**Extracted entries**
* * *

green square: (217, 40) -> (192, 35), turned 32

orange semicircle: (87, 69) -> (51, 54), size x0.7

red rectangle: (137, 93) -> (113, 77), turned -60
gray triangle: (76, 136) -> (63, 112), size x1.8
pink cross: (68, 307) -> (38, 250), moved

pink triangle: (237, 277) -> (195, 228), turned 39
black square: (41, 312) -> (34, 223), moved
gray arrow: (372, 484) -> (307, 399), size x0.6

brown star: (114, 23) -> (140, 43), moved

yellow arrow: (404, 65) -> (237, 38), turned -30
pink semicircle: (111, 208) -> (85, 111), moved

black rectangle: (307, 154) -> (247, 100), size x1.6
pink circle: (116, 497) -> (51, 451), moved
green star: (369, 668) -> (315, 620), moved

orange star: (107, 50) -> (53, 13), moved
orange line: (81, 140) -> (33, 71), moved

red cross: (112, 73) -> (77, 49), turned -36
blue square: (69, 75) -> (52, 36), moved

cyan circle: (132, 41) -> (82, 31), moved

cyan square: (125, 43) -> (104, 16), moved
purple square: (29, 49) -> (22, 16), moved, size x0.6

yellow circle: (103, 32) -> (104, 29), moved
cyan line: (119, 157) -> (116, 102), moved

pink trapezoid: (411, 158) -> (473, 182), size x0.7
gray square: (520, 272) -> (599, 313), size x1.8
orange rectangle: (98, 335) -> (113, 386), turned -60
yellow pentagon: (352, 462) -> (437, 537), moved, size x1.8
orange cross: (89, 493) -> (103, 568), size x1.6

* * *

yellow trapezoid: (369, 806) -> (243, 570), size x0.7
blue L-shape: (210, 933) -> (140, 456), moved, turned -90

* * *

**The problem**
Return, unchanged, the run of lines above that opens with the line containing "yellow circle: (103, 32) -> (104, 29), moved" and closes with the line containing "orange cross: (89, 493)". Include both.

**Output below**
yellow circle: (103, 32) -> (104, 29), moved
cyan line: (119, 157) -> (116, 102), moved

pink trapezoid: (411, 158) -> (473, 182), size x0.7
gray square: (520, 272) -> (599, 313), size x1.8
orange rectangle: (98, 335) -> (113, 386), turned -60
yellow pentagon: (352, 462) -> (437, 537), moved, size x1.8
orange cross: (89, 493) -> (103, 568), size x1.6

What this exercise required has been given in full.